§ **AIM OF THE EXERCISE**: For this exercise, retype the lines from the one that holds "U1: KA386 -> JRC386" through the one that holds "R27: 11 (AGND, NET23) -> none" in the records below, both included, exactly and without pictures.

§ **DATASET EXTRACT**:
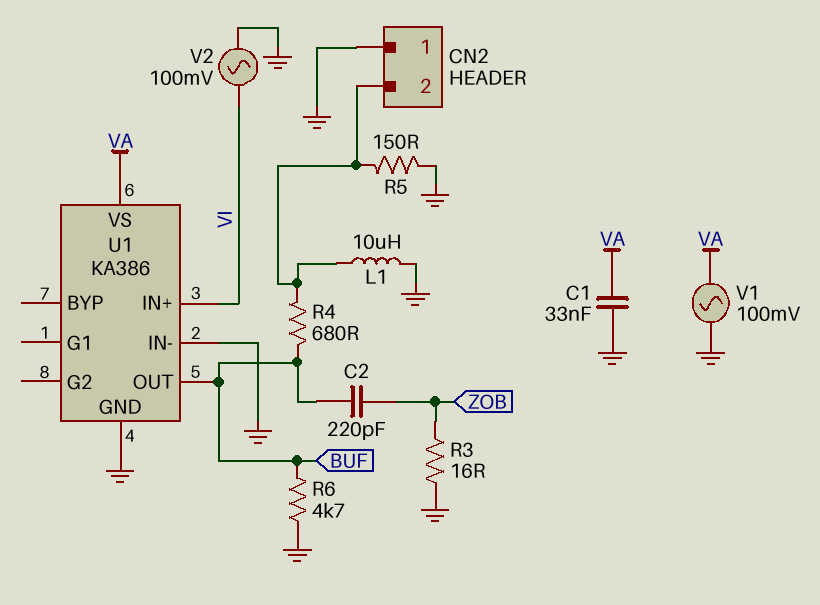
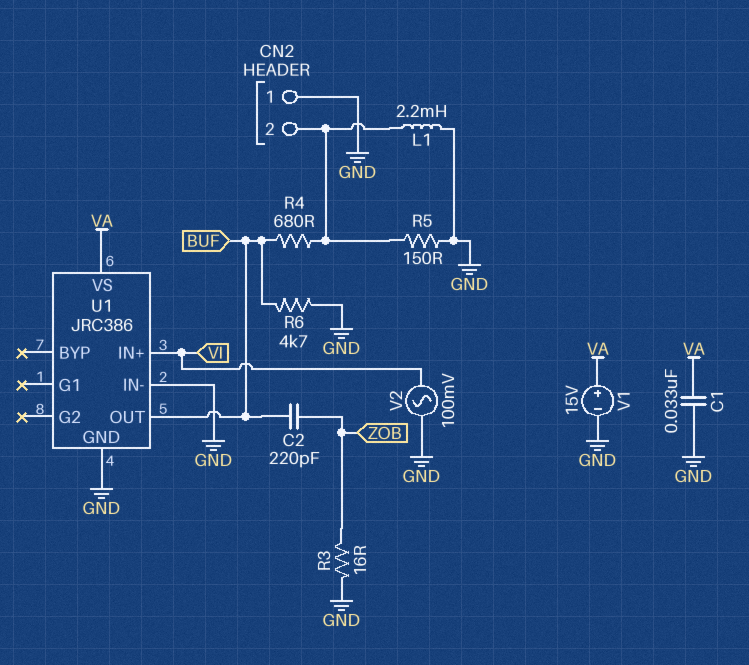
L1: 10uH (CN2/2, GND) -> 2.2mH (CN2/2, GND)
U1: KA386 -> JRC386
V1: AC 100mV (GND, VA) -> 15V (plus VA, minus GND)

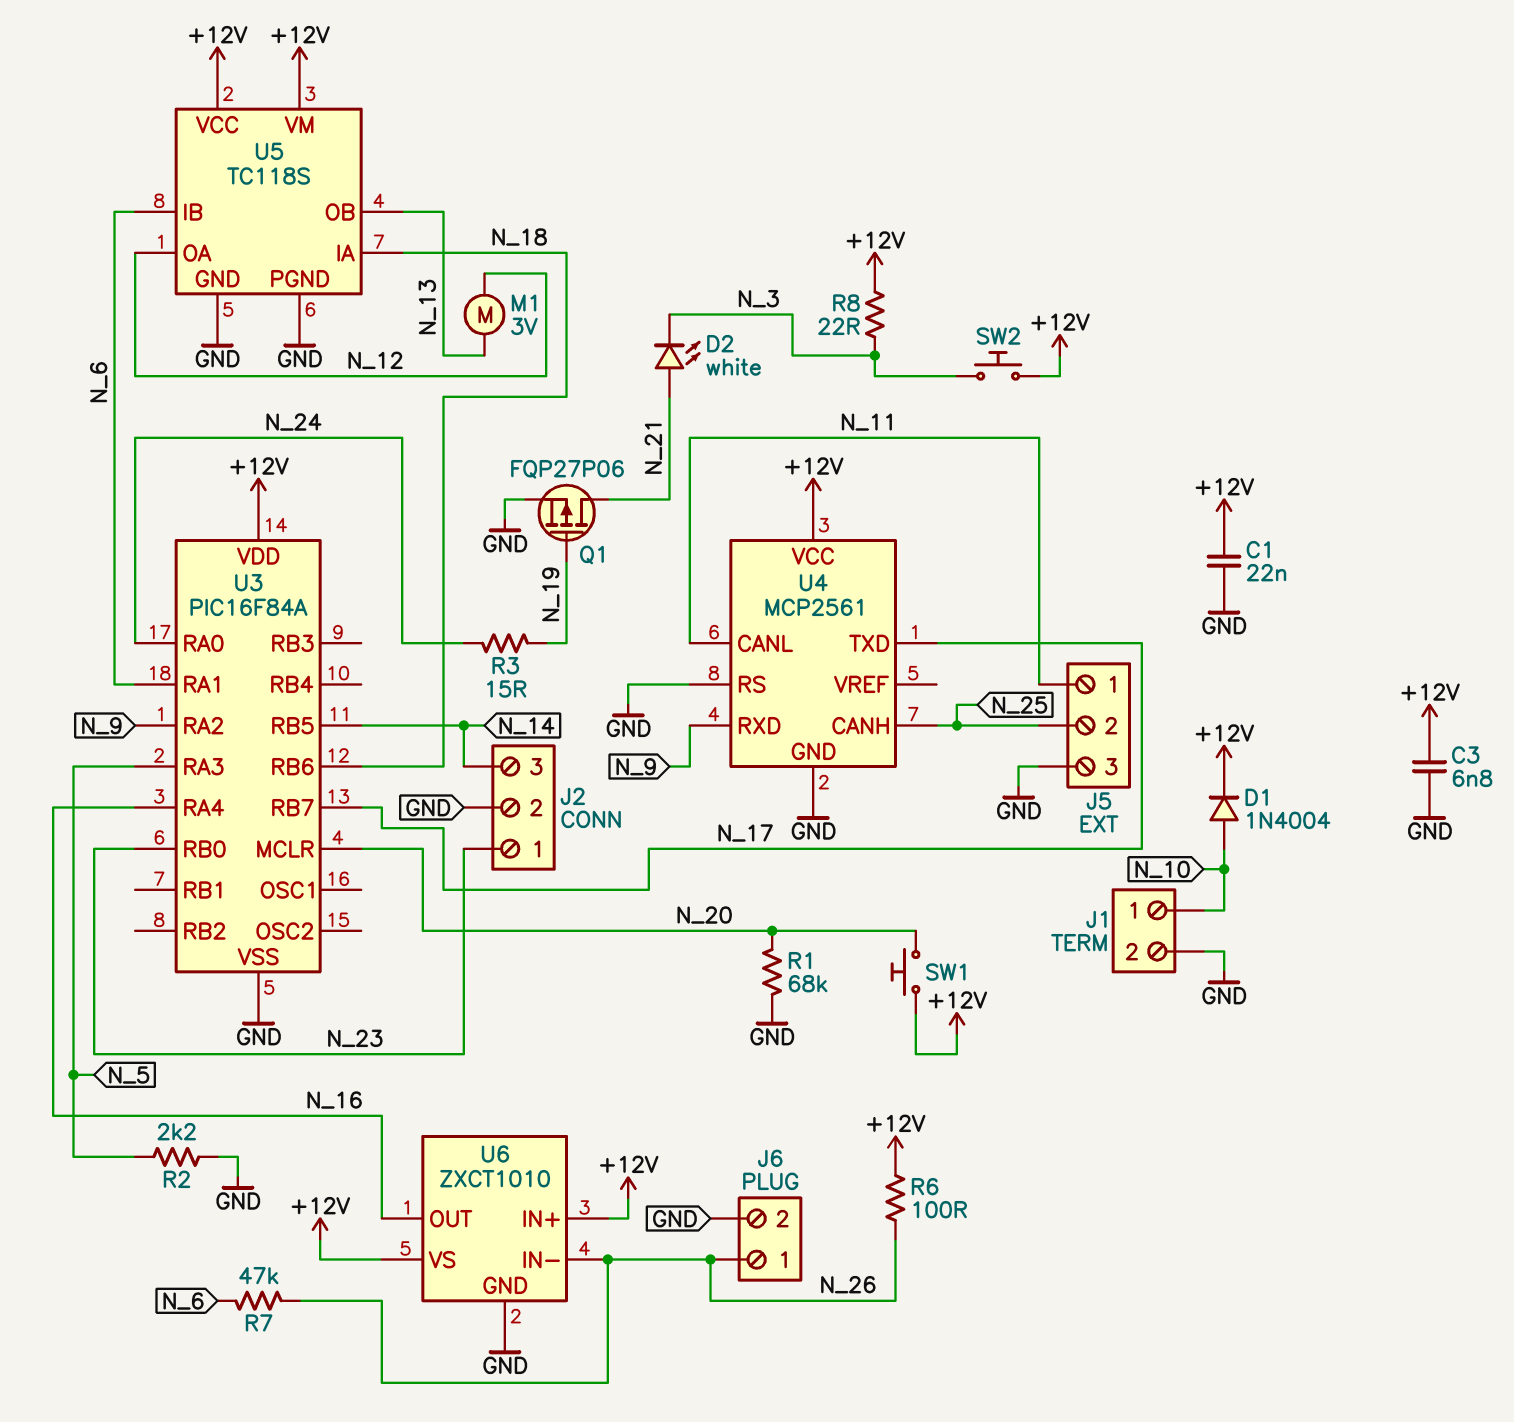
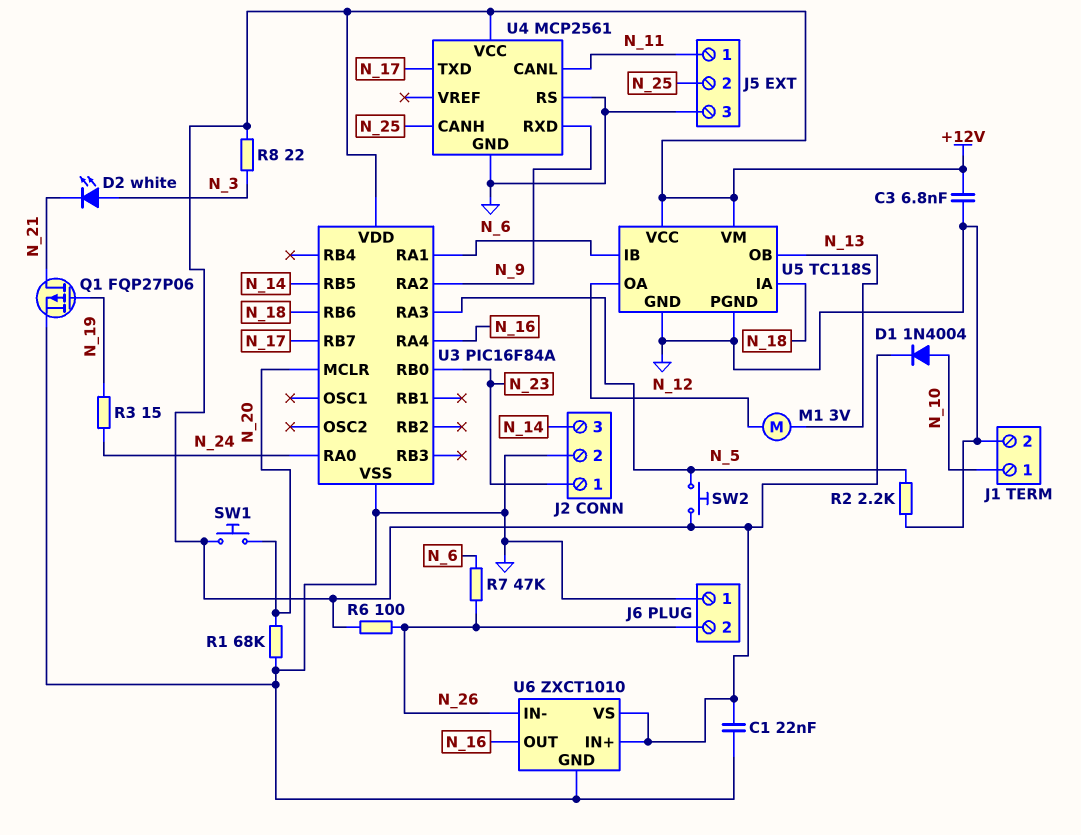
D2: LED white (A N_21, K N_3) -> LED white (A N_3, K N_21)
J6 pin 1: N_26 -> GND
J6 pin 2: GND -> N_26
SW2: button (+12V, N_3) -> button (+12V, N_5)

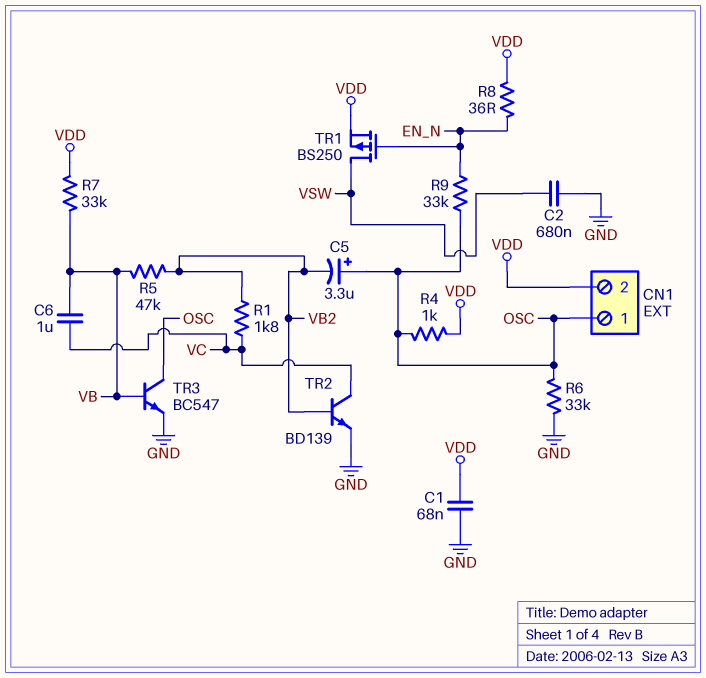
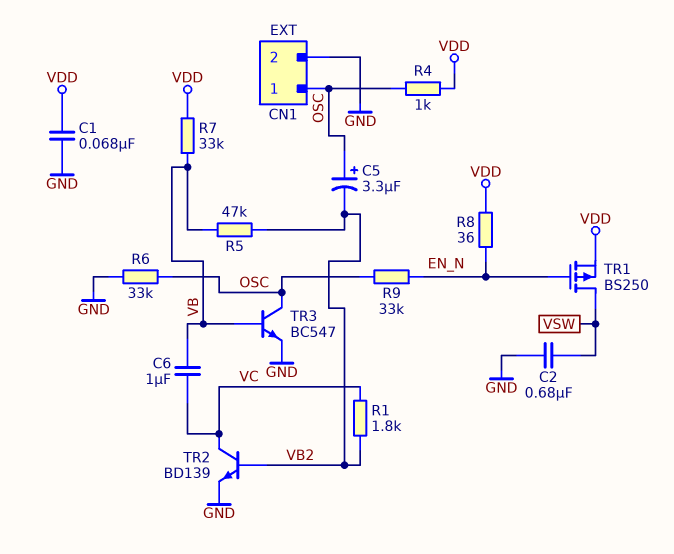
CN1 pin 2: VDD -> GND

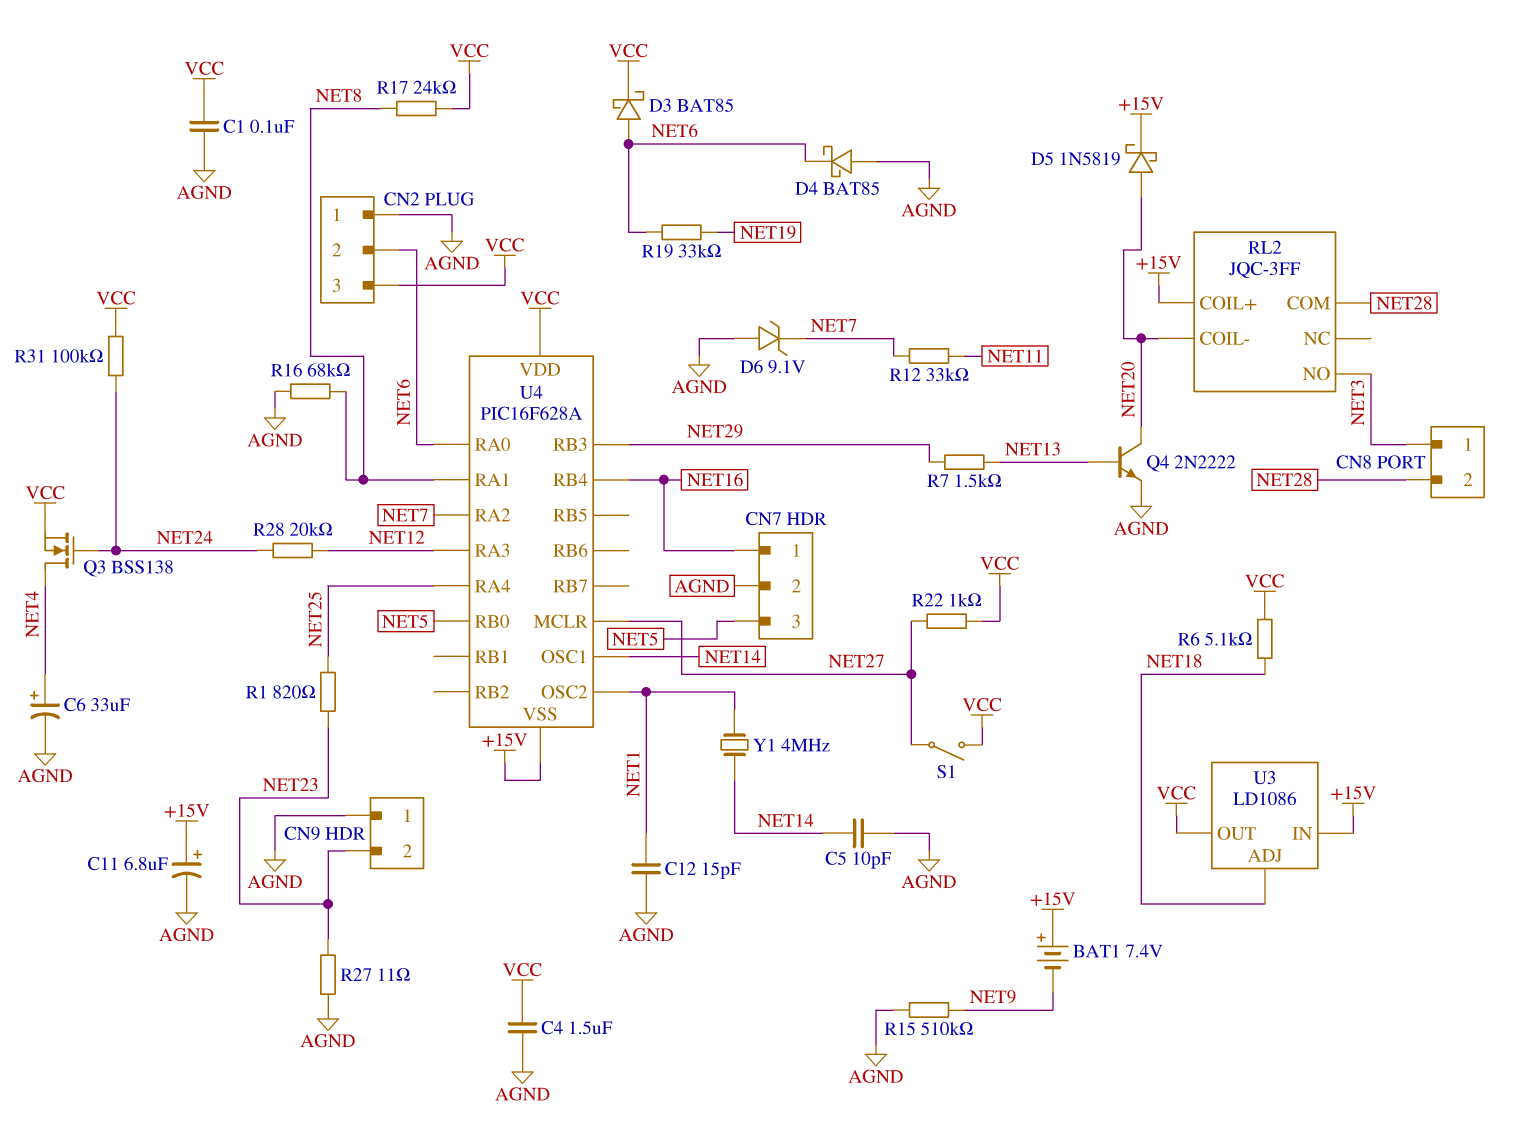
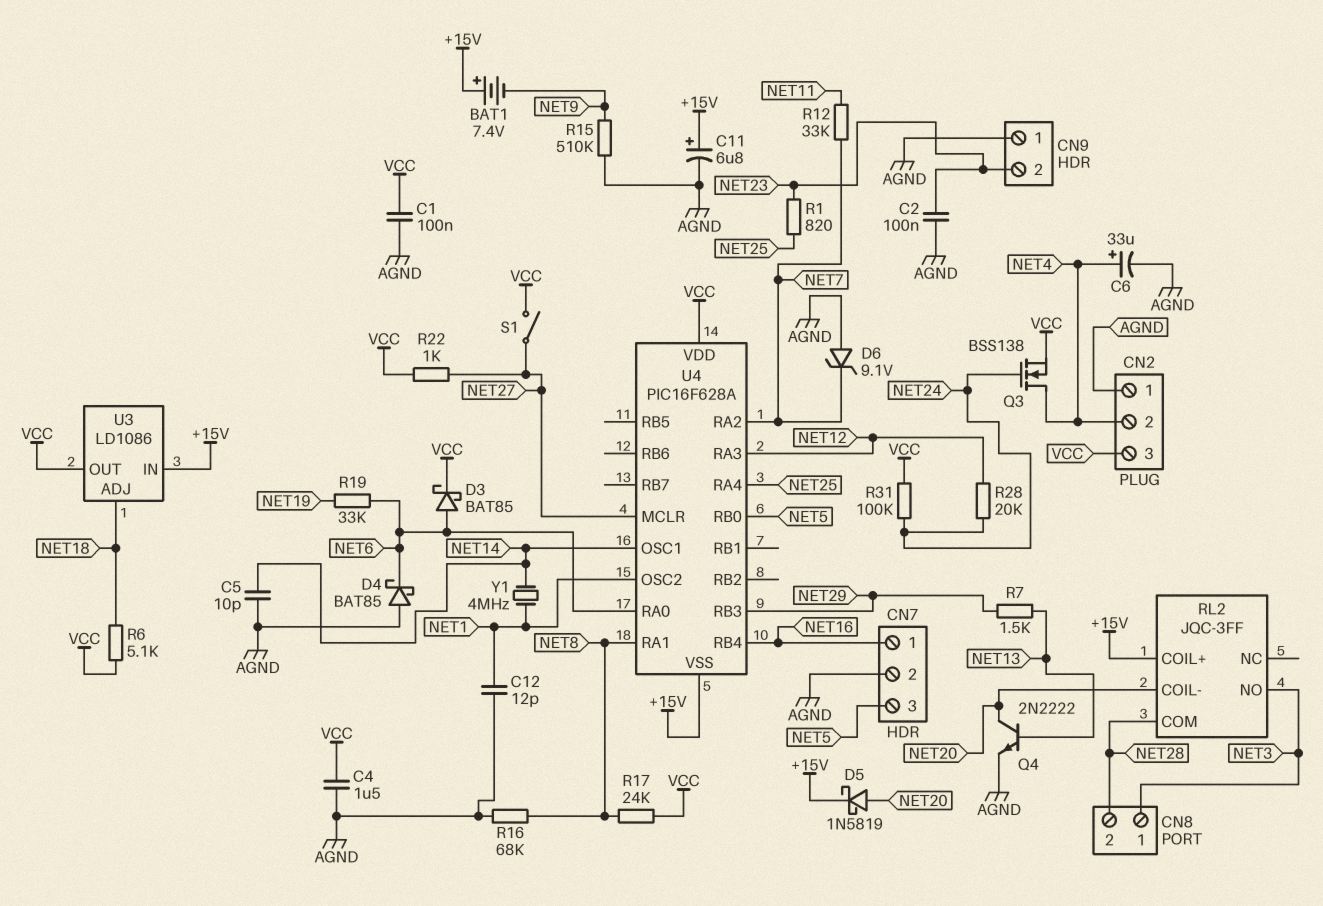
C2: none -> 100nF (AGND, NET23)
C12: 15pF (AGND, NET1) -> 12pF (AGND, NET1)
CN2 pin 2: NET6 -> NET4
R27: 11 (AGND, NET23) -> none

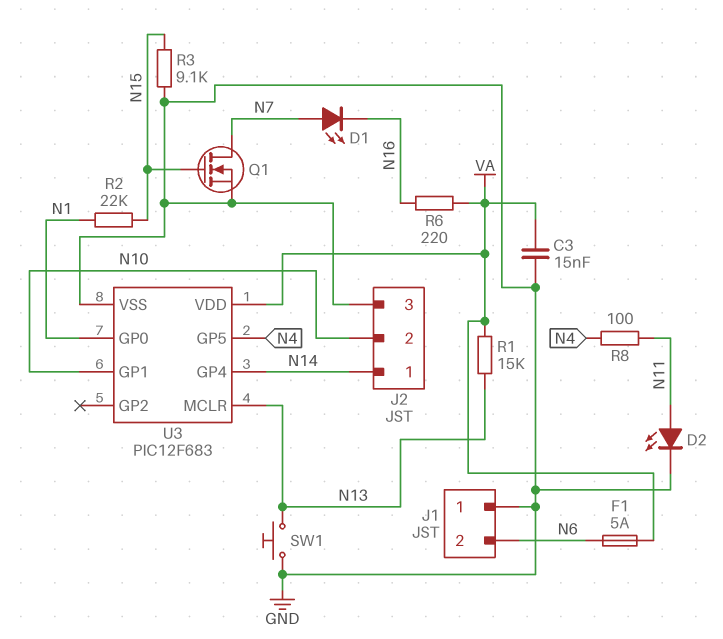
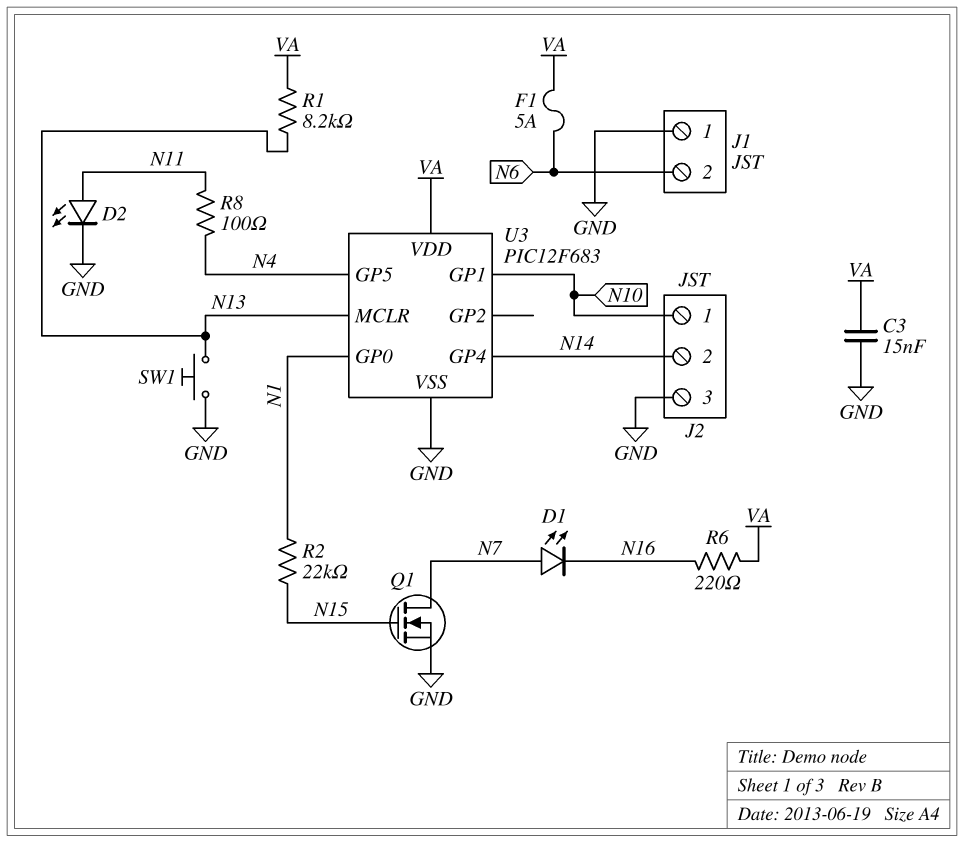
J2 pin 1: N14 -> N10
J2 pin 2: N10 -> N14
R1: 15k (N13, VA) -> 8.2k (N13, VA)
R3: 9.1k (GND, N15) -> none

§ **RESPONSE TO THE TASK**:
U1: KA386 -> JRC386
V1: AC 100mV (GND, VA) -> 15V (plus VA, minus GND)

D2: LED white (A N_21, K N_3) -> LED white (A N_3, K N_21)
J6 pin 1: N_26 -> GND
J6 pin 2: GND -> N_26
SW2: button (+12V, N_3) -> button (+12V, N_5)

CN1 pin 2: VDD -> GND

C2: none -> 100nF (AGND, NET23)
C12: 15pF (AGND, NET1) -> 12pF (AGND, NET1)
CN2 pin 2: NET6 -> NET4
R27: 11 (AGND, NET23) -> none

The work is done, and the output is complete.